--- Material shown ---

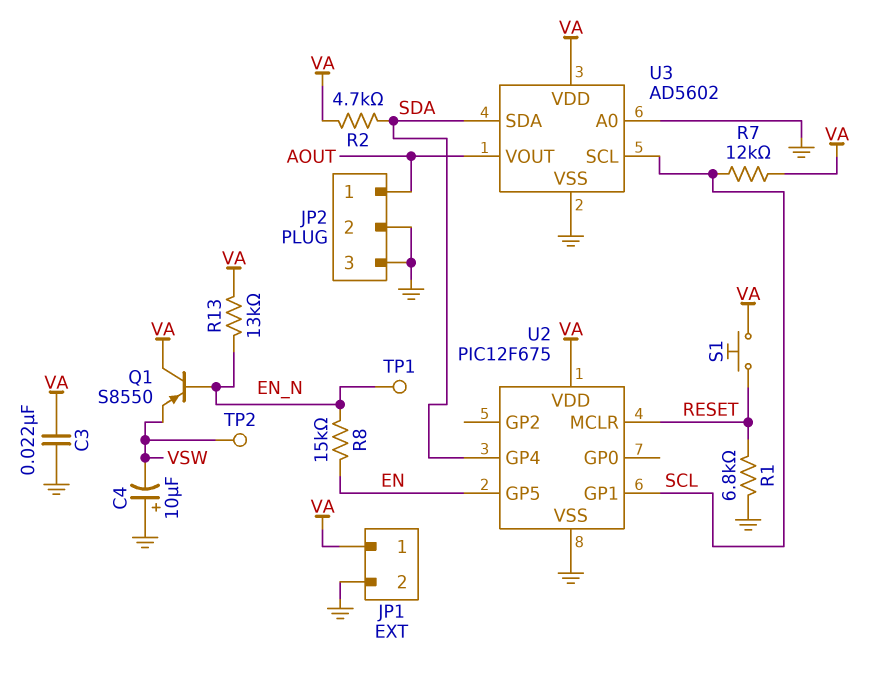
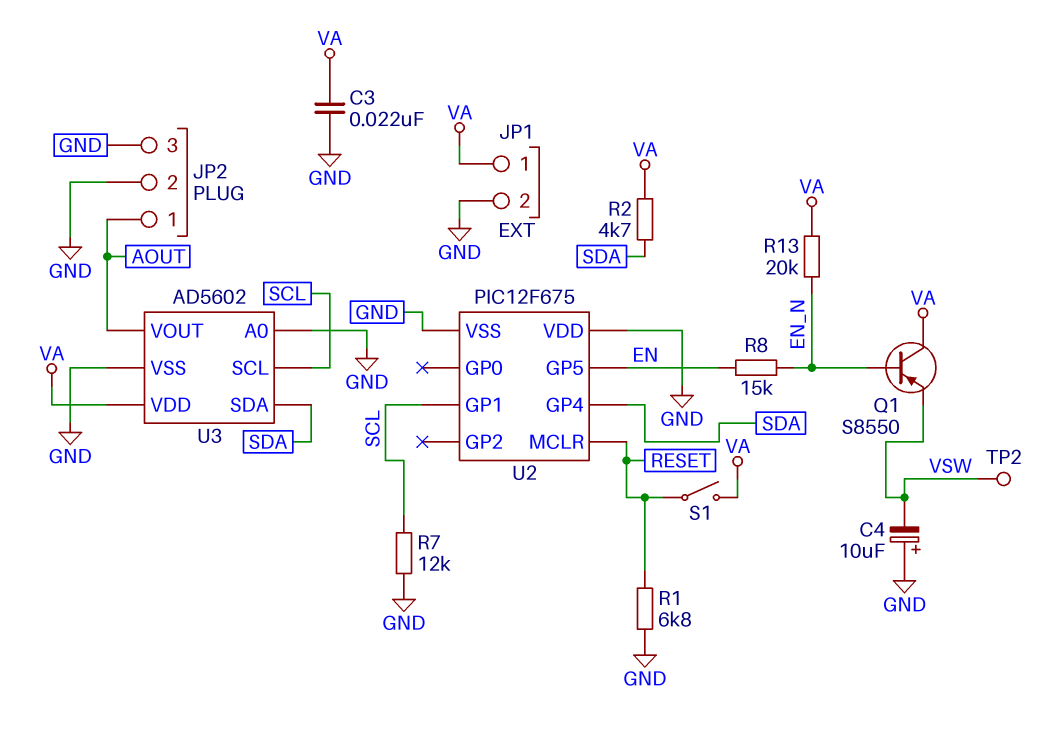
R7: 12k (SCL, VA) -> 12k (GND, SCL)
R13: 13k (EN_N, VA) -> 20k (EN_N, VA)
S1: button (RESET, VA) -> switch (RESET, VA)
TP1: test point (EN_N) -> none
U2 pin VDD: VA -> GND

---

Work instruction: Print out the entries once more, unchanged. No pictures.

Exercise output:
R7: 12k (SCL, VA) -> 12k (GND, SCL)
R13: 13k (EN_N, VA) -> 20k (EN_N, VA)
S1: button (RESET, VA) -> switch (RESET, VA)
TP1: test point (EN_N) -> none
U2 pin VDD: VA -> GND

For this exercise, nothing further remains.